### TASK
An exact copy of the lines from the one containing "blue brick G10" through the final line of the records is the only acceptable answer.

### RECORDED DATA
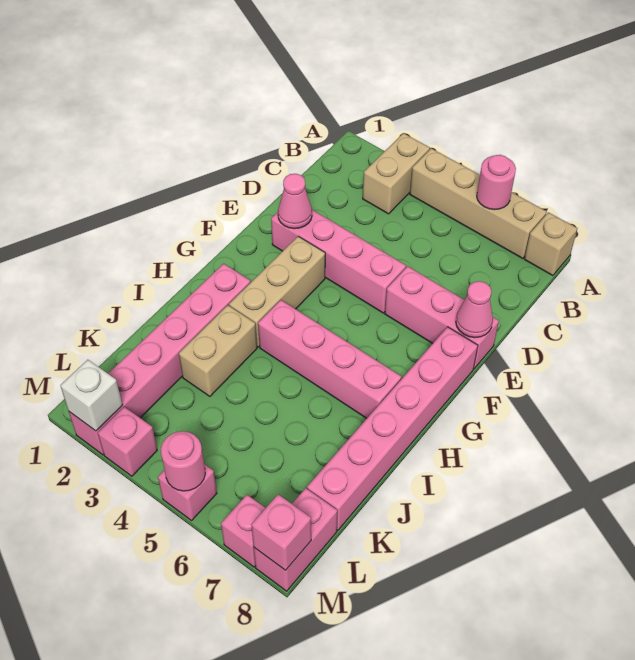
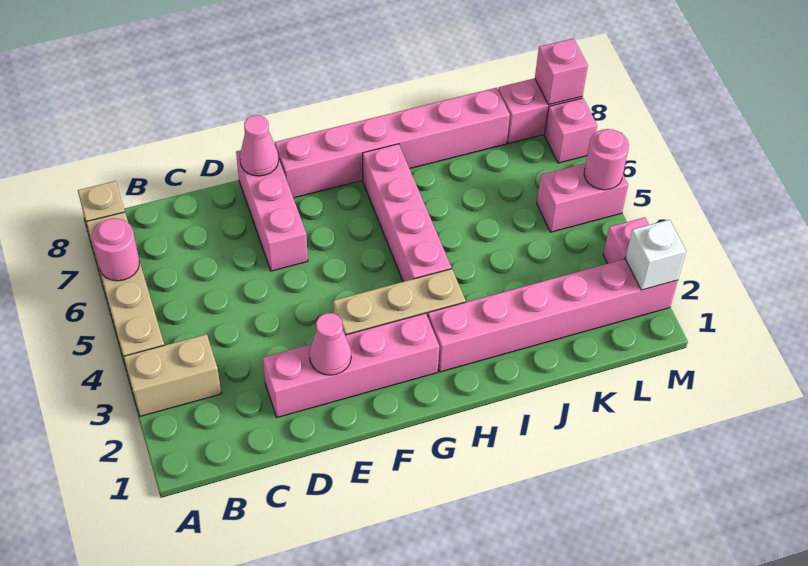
pink brick E2:E5 level 1 -> pink brick D2:G2 level 1
tan brick I3:J3 level 1 -> none
pink brick M5 level 1 -> pink brick L5:M5 level 1

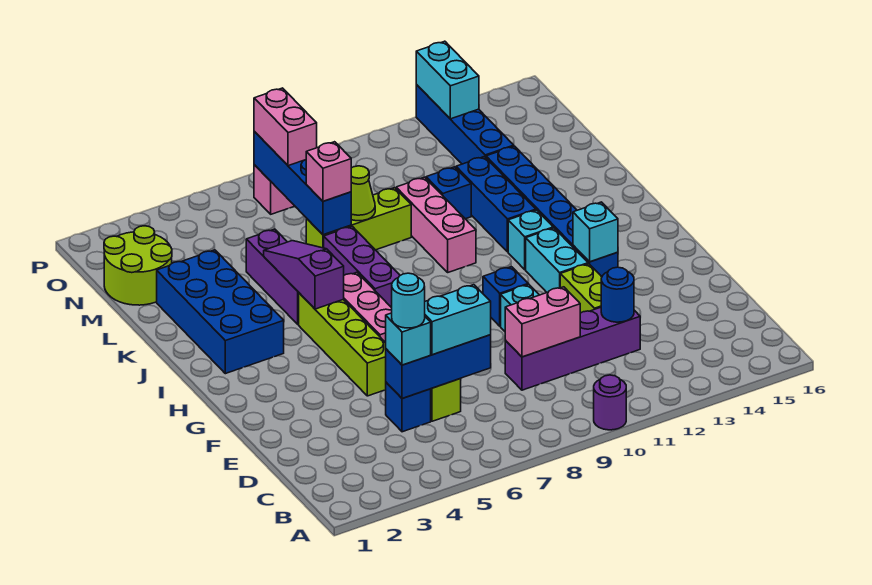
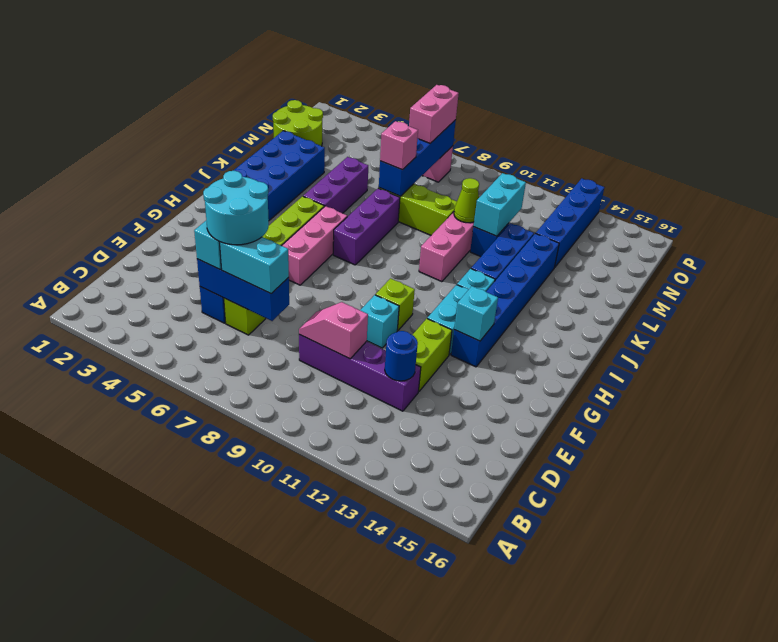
purple round brick A10 level 1 -> none
cyan round brick D5 level 4 -> cyan round brick D5:E6 level 4
pink brick D9:D10 level 2 -> pink slope D9:D10 level 2 top 10
blue brick G10 level 1 -> lime brick G10 level 1
purple slope I5:K5 level 2 top I -> none
lime cone L8 level 2 -> lime cone L10 level 2
cyan brick O13:P13 level 2 -> cyan brick L11:M11 level 2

### EXERCISE RESULT
blue brick G10 level 1 -> lime brick G10 level 1
purple slope I5:K5 level 2 top I -> none
lime cone L8 level 2 -> lime cone L10 level 2
cyan brick O13:P13 level 2 -> cyan brick L11:M11 level 2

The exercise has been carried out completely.